_REQUIRED ACTION_
Only the lines below starting at the one containing "camera: 145 degrees left, 5 degrees up" and ending at the one containing "(388, 160) = (355, 146): blue" belong in the answer, each copied exactly.

-- Opening Marker --

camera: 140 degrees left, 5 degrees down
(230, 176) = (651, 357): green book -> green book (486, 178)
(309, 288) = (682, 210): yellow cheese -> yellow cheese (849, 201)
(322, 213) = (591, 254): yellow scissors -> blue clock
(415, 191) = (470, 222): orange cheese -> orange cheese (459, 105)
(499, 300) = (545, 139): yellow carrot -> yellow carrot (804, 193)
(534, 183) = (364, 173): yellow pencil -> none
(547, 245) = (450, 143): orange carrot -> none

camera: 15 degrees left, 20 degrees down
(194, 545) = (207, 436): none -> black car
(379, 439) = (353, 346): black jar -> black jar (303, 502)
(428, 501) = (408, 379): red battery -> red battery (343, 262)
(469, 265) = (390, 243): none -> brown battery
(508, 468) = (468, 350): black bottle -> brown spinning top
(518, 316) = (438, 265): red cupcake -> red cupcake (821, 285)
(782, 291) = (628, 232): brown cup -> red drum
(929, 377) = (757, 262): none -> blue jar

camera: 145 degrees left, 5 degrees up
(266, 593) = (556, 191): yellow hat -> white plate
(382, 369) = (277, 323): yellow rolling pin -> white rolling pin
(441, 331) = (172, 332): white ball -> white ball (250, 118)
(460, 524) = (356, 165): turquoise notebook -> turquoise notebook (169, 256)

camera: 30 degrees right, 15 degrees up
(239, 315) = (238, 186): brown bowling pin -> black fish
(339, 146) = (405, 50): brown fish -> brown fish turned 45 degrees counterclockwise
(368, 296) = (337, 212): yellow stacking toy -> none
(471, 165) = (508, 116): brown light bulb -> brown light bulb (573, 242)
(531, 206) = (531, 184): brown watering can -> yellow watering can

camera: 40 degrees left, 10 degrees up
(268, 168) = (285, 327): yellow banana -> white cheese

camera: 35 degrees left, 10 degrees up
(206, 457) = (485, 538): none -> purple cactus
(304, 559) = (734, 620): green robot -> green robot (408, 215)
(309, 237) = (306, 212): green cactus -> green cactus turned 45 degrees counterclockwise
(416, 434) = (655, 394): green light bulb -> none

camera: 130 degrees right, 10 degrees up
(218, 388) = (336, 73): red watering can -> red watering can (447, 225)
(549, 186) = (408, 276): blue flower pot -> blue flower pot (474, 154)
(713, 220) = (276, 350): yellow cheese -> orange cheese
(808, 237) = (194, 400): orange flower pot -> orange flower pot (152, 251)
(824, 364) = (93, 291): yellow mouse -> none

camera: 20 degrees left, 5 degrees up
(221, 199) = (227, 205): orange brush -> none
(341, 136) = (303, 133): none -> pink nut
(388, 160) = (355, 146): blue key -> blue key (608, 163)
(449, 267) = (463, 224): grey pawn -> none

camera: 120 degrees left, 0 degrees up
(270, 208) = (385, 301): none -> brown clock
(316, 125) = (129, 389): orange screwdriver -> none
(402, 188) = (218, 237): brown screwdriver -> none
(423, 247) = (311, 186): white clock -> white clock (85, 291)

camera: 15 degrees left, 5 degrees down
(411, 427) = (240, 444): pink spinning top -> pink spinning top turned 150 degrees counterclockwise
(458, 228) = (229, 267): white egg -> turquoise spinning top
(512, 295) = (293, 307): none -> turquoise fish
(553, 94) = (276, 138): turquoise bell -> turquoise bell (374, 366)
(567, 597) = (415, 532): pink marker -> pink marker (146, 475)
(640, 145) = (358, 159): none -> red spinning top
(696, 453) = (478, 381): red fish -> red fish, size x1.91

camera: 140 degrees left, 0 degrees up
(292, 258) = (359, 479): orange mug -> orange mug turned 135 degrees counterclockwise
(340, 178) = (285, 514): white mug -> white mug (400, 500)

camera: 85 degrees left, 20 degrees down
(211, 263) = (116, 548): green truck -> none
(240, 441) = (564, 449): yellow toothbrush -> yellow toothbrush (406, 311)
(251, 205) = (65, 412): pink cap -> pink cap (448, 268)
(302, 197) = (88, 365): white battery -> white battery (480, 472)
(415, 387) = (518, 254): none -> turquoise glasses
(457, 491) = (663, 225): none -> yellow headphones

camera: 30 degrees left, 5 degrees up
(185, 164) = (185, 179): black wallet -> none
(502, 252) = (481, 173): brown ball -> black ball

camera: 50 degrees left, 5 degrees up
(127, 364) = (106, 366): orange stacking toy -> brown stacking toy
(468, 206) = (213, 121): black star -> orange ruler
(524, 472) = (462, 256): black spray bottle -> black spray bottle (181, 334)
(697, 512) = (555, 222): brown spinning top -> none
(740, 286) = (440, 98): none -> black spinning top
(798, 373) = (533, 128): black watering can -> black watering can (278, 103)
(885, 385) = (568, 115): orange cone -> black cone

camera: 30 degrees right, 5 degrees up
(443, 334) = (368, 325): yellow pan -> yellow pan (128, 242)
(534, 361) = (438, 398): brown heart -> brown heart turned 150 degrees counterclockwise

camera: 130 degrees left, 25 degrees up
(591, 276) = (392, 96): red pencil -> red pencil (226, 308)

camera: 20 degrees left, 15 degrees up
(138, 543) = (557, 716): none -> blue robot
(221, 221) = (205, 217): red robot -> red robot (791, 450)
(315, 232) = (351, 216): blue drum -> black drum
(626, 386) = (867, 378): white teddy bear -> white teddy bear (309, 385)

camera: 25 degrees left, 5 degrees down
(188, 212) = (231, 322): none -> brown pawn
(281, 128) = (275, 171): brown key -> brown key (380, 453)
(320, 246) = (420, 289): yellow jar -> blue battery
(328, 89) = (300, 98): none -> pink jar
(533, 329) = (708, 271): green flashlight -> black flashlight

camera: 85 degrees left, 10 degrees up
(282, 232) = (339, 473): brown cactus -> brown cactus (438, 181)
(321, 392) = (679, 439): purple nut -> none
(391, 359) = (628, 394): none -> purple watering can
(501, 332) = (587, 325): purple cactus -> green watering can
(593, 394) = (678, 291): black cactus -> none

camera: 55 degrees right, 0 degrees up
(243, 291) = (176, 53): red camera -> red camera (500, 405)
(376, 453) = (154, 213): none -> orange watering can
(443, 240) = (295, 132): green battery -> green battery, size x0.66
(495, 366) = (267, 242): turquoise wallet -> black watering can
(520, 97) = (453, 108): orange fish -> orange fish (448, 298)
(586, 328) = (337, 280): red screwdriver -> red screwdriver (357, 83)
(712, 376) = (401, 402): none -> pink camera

-- Closing Marker --

_EXERCISE RESULT_
camera: 145 degrees left, 5 degrees up
(266, 593) = (556, 191): yellow hat -> white plate
(382, 369) = (277, 323): yellow rolling pin -> white rolling pin
(441, 331) = (172, 332): white ball -> white ball (250, 118)
(460, 524) = (356, 165): turquoise notebook -> turquoise notebook (169, 256)

camera: 30 degrees right, 15 degrees up
(239, 315) = (238, 186): brown bowling pin -> black fish
(339, 146) = (405, 50): brown fish -> brown fish turned 45 degrees counterclockwise
(368, 296) = (337, 212): yellow stacking toy -> none
(471, 165) = (508, 116): brown light bulb -> brown light bulb (573, 242)
(531, 206) = (531, 184): brown watering can -> yellow watering can

camera: 40 degrees left, 10 degrees up
(268, 168) = (285, 327): yellow banana -> white cheese

camera: 35 degrees left, 10 degrees up
(206, 457) = (485, 538): none -> purple cactus
(304, 559) = (734, 620): green robot -> green robot (408, 215)
(309, 237) = (306, 212): green cactus -> green cactus turned 45 degrees counterclockwise
(416, 434) = (655, 394): green light bulb -> none

camera: 130 degrees right, 10 degrees up
(218, 388) = (336, 73): red watering can -> red watering can (447, 225)
(549, 186) = (408, 276): blue flower pot -> blue flower pot (474, 154)
(713, 220) = (276, 350): yellow cheese -> orange cheese
(808, 237) = (194, 400): orange flower pot -> orange flower pot (152, 251)
(824, 364) = (93, 291): yellow mouse -> none

camera: 20 degrees left, 5 degrees up
(221, 199) = (227, 205): orange brush -> none
(341, 136) = (303, 133): none -> pink nut
(388, 160) = (355, 146): blue key -> blue key (608, 163)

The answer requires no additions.